**Task requirements**
Output every line from the beginning of the records through the line that contains "gray semicircle: (24, 86) -> (41, 39), moved", exactly as it appears.

**Stepwise shape edit descriptions**
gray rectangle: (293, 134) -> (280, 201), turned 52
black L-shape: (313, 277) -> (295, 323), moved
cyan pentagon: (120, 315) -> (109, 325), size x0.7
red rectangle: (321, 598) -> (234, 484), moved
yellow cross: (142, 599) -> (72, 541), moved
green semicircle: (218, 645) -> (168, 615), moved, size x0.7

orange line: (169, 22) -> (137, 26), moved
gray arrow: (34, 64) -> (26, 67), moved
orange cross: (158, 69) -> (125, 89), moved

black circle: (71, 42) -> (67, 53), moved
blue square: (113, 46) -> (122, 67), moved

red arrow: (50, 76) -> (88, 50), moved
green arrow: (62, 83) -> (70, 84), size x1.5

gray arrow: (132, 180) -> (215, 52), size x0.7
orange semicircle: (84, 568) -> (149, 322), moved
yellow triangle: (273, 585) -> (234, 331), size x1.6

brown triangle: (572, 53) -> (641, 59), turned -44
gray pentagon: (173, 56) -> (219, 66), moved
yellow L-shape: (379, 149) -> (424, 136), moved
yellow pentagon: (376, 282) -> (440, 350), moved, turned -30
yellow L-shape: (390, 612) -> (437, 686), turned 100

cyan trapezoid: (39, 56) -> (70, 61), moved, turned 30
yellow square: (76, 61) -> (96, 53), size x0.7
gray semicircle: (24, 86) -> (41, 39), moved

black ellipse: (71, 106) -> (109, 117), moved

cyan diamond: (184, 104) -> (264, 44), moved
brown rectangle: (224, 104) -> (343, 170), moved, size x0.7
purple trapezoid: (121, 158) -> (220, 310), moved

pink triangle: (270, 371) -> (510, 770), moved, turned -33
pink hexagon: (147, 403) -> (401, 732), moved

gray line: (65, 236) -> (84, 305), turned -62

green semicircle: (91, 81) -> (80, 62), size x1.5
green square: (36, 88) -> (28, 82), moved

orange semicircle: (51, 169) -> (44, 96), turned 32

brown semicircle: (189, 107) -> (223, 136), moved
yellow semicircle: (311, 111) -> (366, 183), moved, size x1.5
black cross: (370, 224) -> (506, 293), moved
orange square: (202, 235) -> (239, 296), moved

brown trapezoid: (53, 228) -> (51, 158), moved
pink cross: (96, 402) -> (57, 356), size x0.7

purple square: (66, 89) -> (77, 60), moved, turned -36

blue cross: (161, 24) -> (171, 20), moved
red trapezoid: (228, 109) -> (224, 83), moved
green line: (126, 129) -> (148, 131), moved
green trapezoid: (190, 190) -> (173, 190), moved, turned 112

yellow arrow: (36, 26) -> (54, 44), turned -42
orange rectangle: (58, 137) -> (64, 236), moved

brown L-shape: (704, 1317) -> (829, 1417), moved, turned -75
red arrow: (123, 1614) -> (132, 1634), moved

**Result of the exercise**
gray rectangle: (293, 134) -> (280, 201), turned 52
black L-shape: (313, 277) -> (295, 323), moved
cyan pentagon: (120, 315) -> (109, 325), size x0.7
red rectangle: (321, 598) -> (234, 484), moved
yellow cross: (142, 599) -> (72, 541), moved
green semicircle: (218, 645) -> (168, 615), moved, size x0.7

orange line: (169, 22) -> (137, 26), moved
gray arrow: (34, 64) -> (26, 67), moved
orange cross: (158, 69) -> (125, 89), moved

black circle: (71, 42) -> (67, 53), moved
blue square: (113, 46) -> (122, 67), moved

red arrow: (50, 76) -> (88, 50), moved
green arrow: (62, 83) -> (70, 84), size x1.5

gray arrow: (132, 180) -> (215, 52), size x0.7
orange semicircle: (84, 568) -> (149, 322), moved
yellow triangle: (273, 585) -> (234, 331), size x1.6

brown triangle: (572, 53) -> (641, 59), turned -44
gray pentagon: (173, 56) -> (219, 66), moved
yellow L-shape: (379, 149) -> (424, 136), moved
yellow pentagon: (376, 282) -> (440, 350), moved, turned -30
yellow L-shape: (390, 612) -> (437, 686), turned 100

cyan trapezoid: (39, 56) -> (70, 61), moved, turned 30
yellow square: (76, 61) -> (96, 53), size x0.7
gray semicircle: (24, 86) -> (41, 39), moved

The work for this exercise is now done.